EXERCISE BRIEF: Could you please return each line of the data that has the word "none"?

Edit difference data:
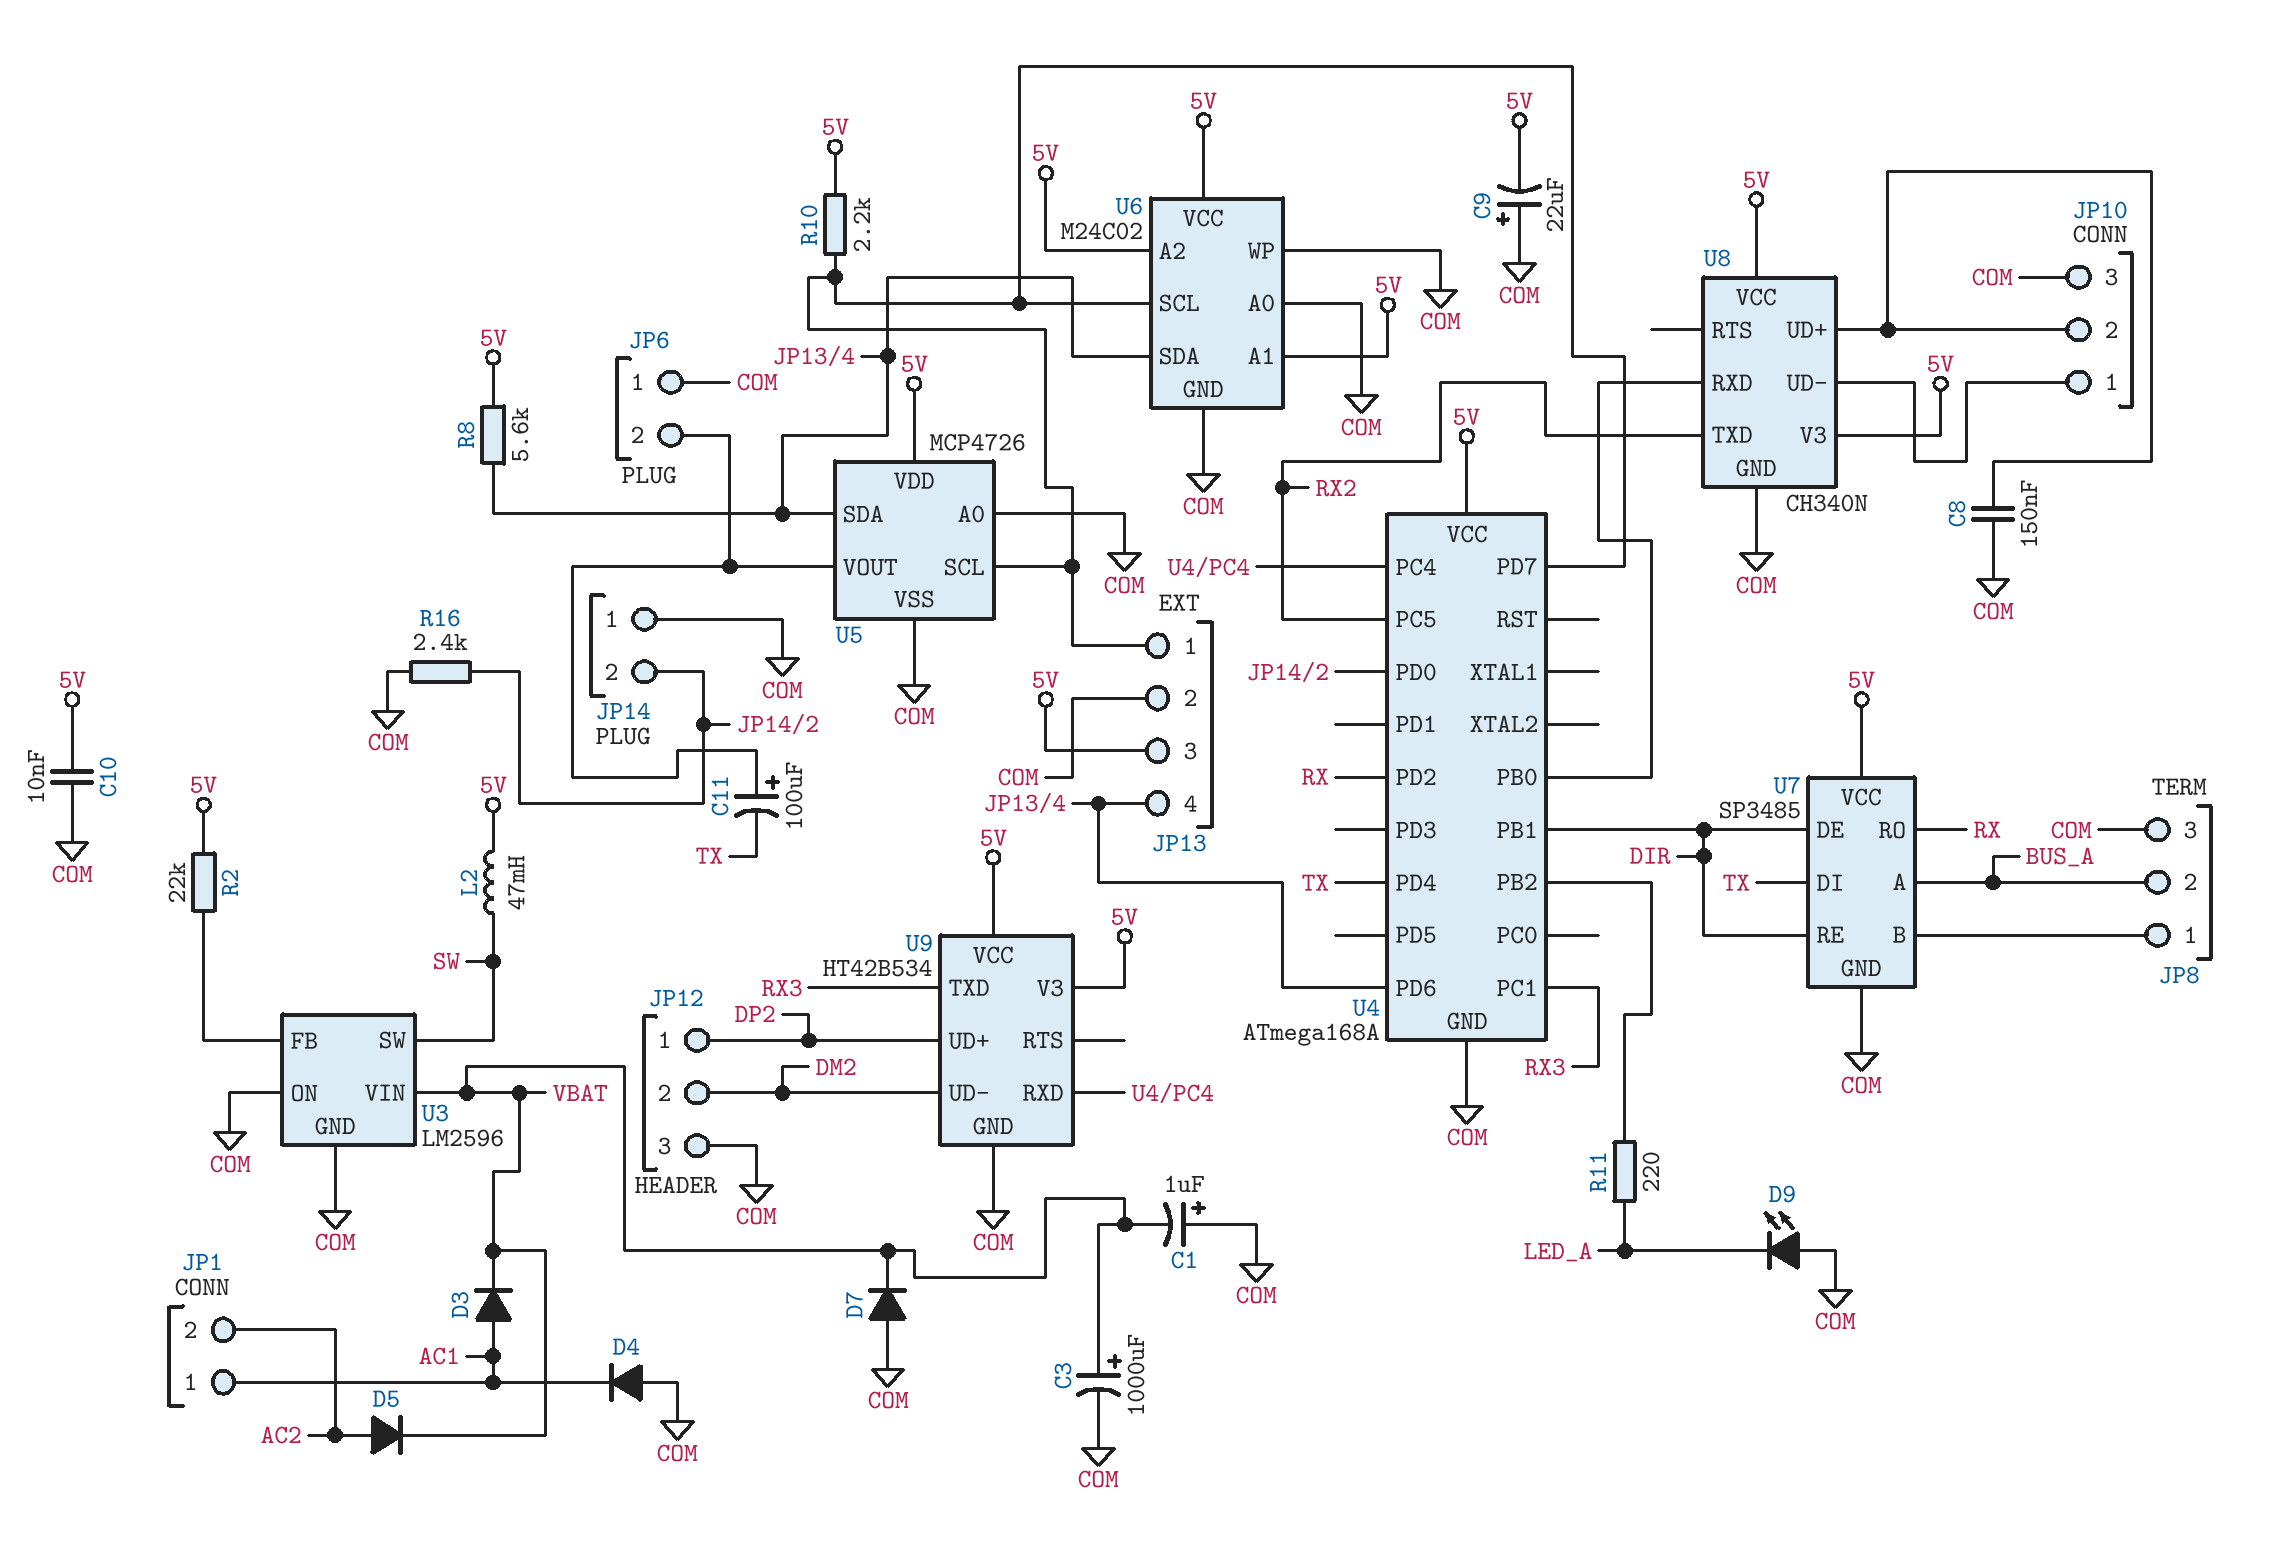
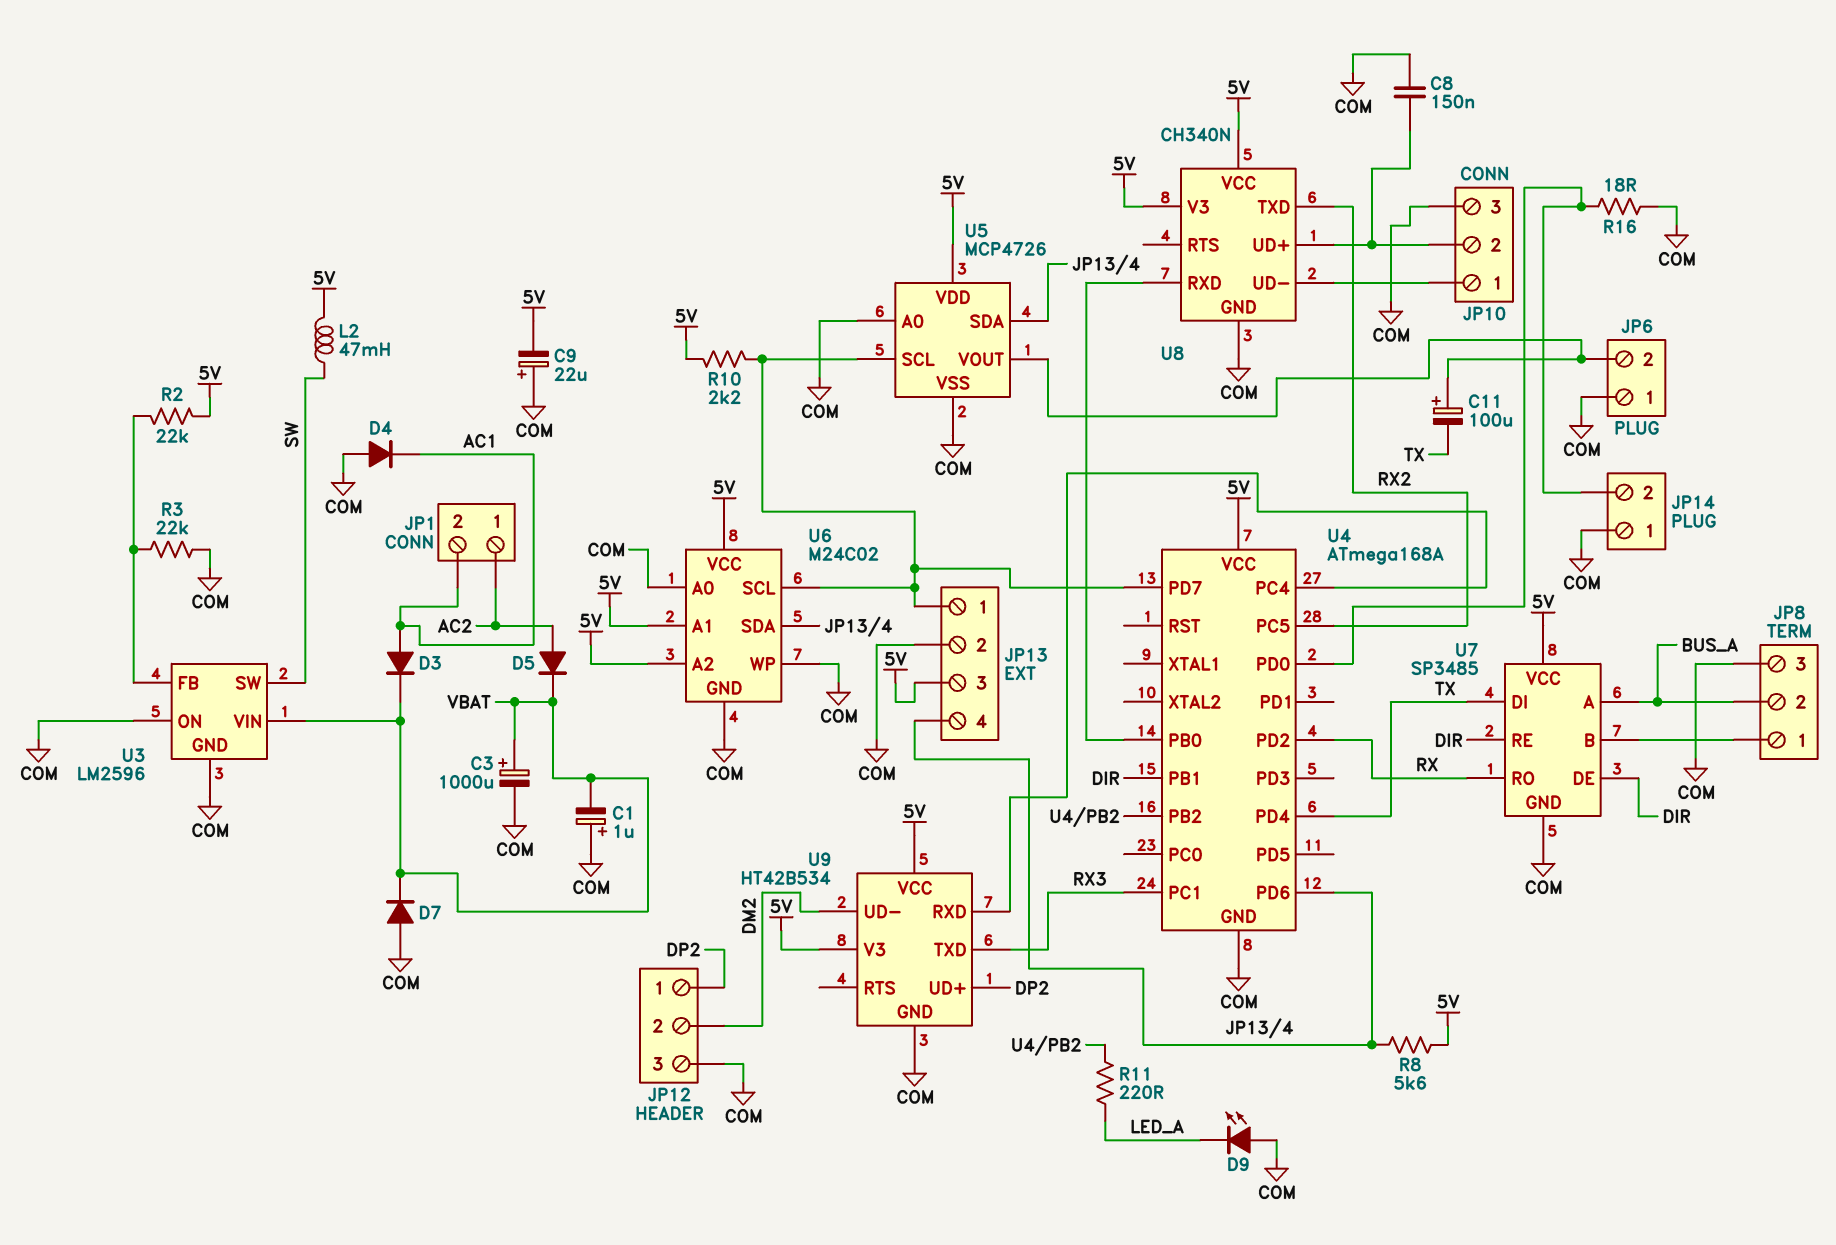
C10: 10nF (5V, COM) -> none
JP1 pin 1: AC1 -> AC2
JP1 pin 2: AC2 -> AC1
R3: none -> 22k (COM, U3/FB)
R16: 2.4k (COM, JP14/2) -> 18 (COM, JP14/2)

SOLUTION:
C10: 10nF (5V, COM) -> none
R3: none -> 22k (COM, U3/FB)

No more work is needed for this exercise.